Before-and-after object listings
--
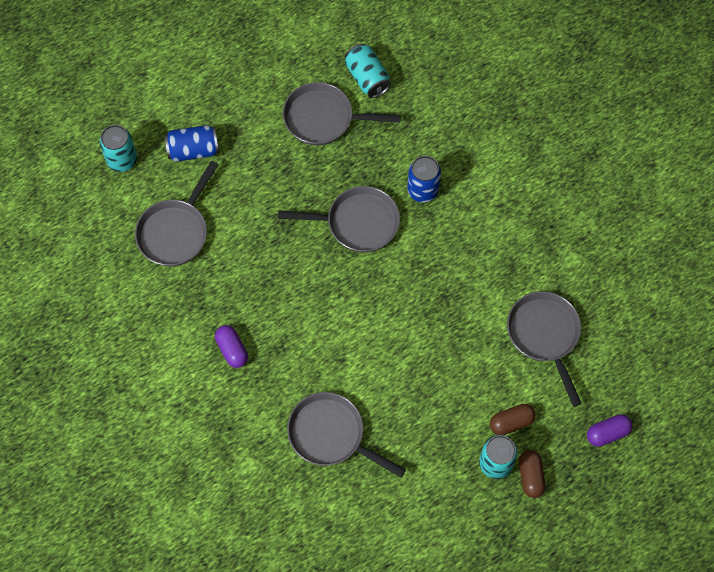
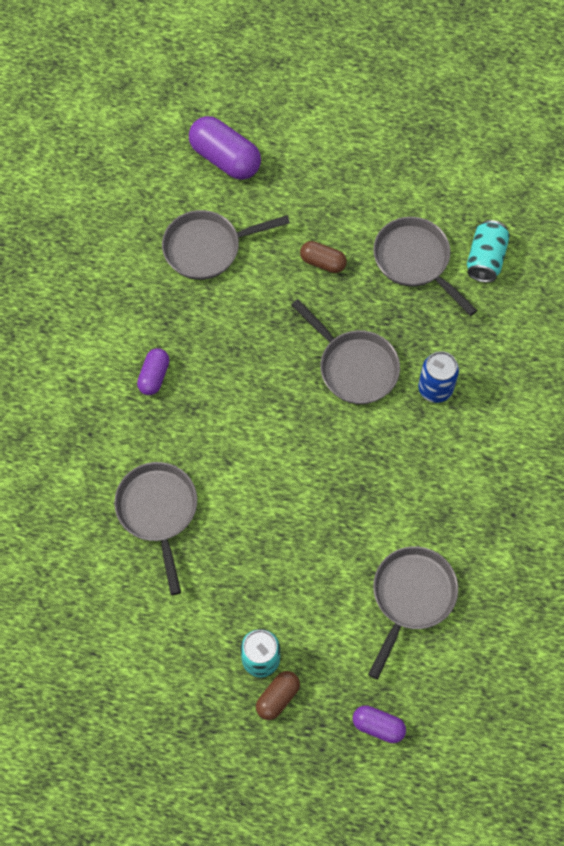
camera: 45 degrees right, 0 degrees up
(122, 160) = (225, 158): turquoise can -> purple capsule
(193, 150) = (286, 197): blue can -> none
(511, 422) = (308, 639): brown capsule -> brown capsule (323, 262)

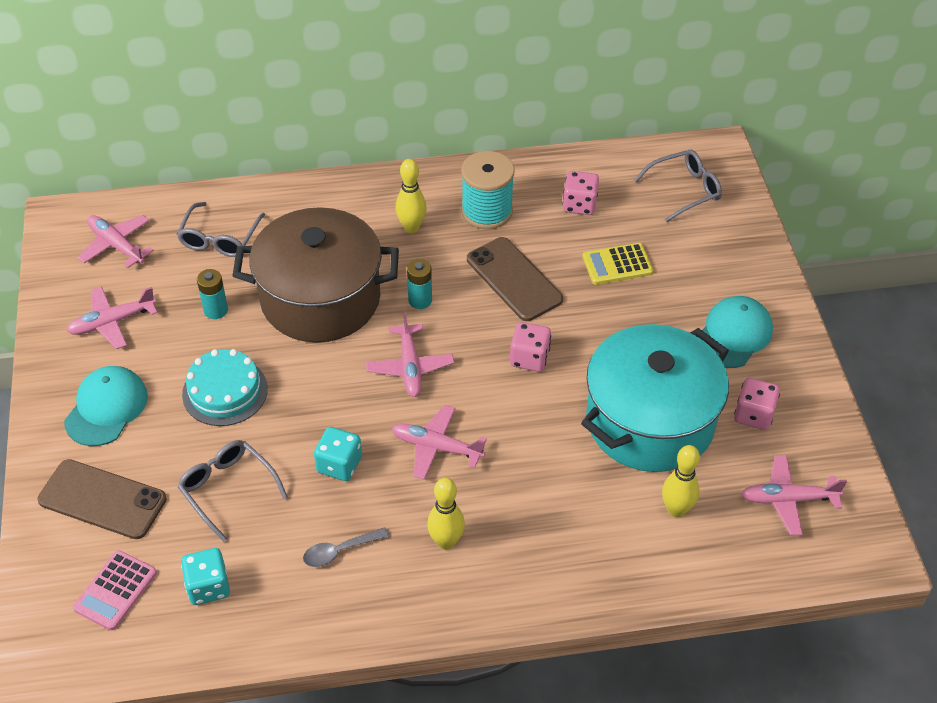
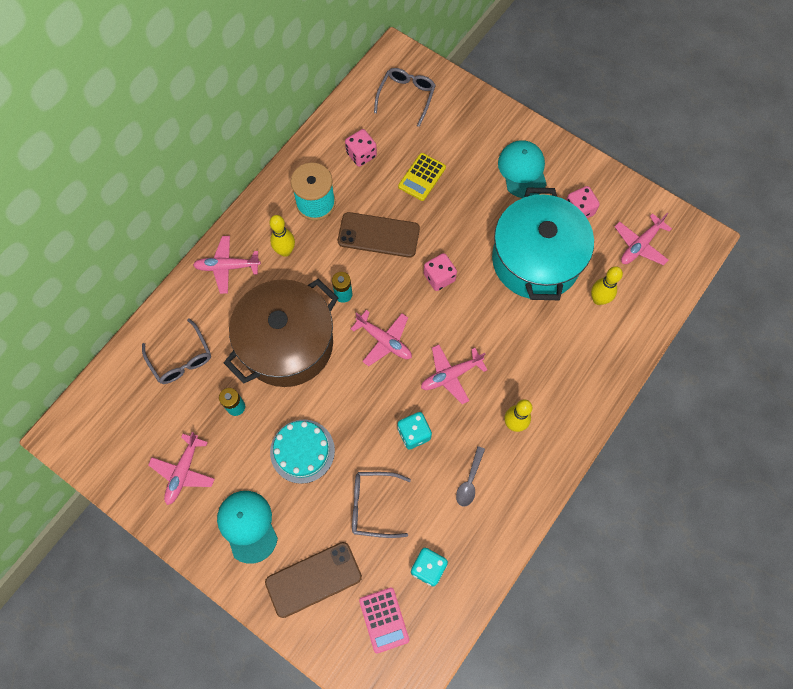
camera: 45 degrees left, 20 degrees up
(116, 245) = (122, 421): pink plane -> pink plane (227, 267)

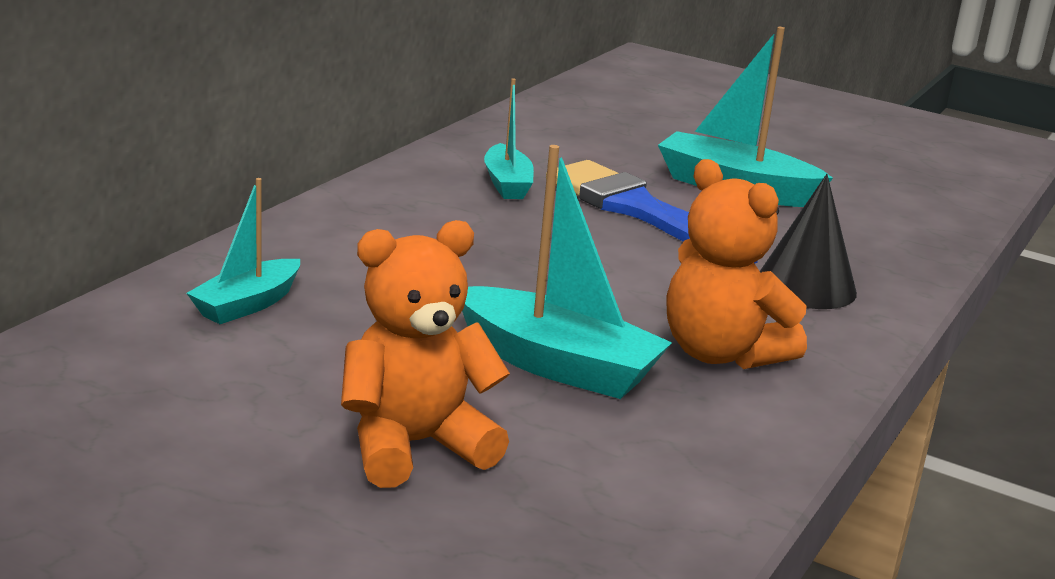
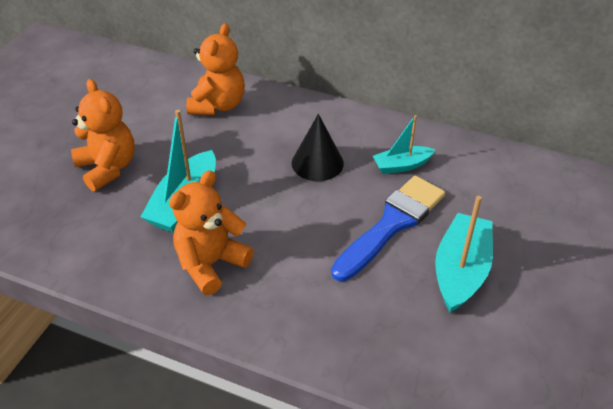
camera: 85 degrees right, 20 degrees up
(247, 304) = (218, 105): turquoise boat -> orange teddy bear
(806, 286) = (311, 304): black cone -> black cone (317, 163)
--
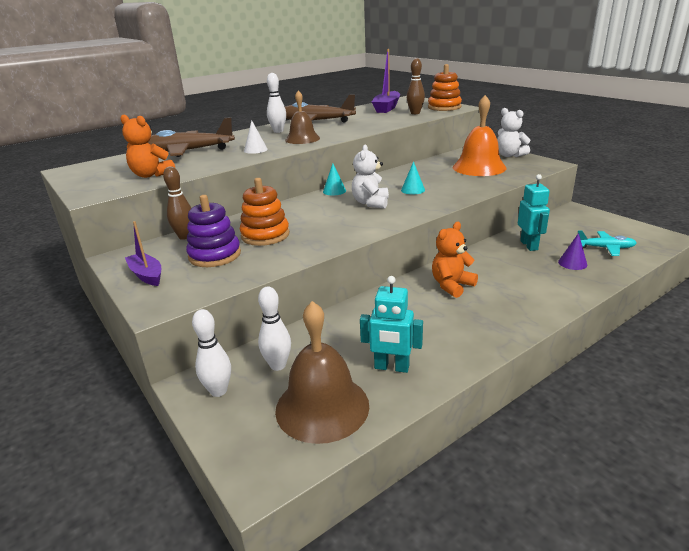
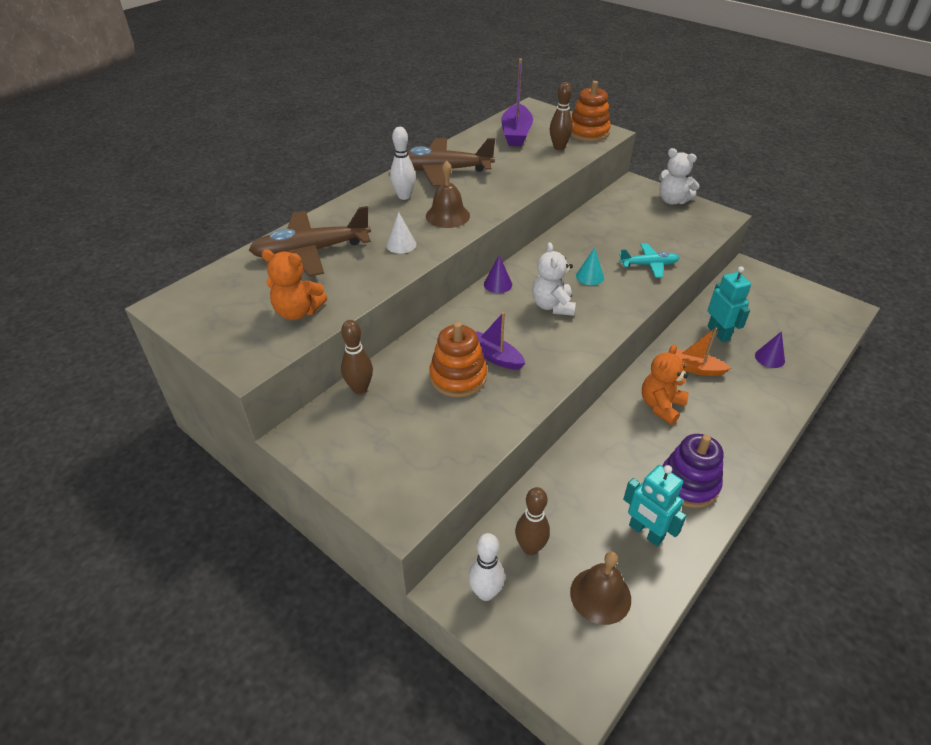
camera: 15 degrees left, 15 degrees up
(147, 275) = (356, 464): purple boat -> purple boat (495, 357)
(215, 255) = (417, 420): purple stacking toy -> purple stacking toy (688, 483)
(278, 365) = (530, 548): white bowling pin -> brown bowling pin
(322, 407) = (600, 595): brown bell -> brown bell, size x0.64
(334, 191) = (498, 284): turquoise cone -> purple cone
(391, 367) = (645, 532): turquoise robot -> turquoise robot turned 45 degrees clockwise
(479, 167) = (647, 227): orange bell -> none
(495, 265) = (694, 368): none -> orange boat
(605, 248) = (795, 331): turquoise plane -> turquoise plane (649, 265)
--
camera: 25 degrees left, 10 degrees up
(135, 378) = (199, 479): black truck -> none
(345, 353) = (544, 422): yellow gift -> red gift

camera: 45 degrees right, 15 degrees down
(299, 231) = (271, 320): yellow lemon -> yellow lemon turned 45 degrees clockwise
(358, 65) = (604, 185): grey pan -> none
--
Work order:
Could you reproduce exactly the lines of the entries above, from the one with "(299, 231) = (271, 320): yellow" through the one with "(358, 65) = (604, 185): grey pan -> none", and nothing else?

Answer:
(299, 231) = (271, 320): yellow lemon -> yellow lemon turned 45 degrees clockwise
(358, 65) = (604, 185): grey pan -> none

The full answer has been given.